**WHAT YOU NEED TO DO:**
In your copy of the data, include no pictures and alter nothing else.

**COLLECTED DATA:**
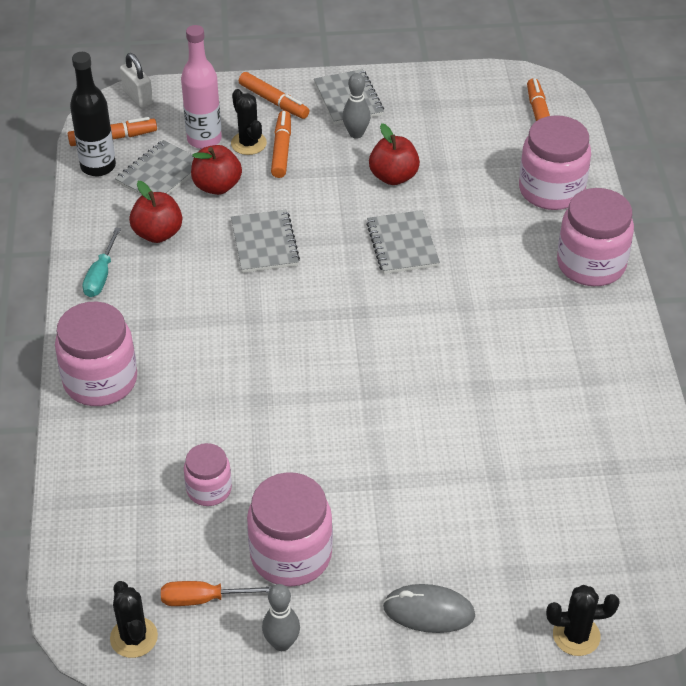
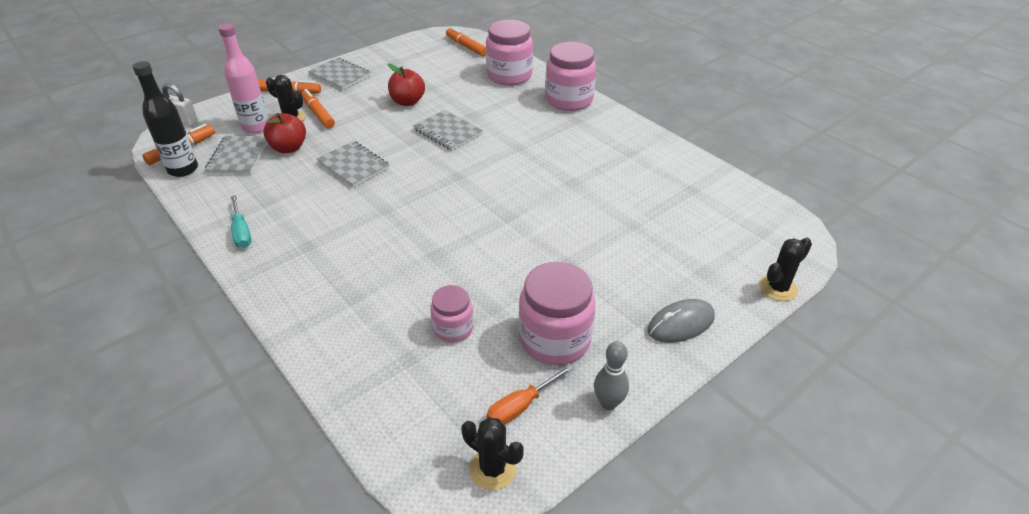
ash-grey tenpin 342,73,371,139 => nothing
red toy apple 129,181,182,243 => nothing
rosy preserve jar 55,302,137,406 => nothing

**FINISHED EXERCISE:**
ash-grey tenpin 342,73,371,139 => nothing
red toy apple 129,181,182,243 => nothing
rosy preserve jar 55,302,137,406 => nothing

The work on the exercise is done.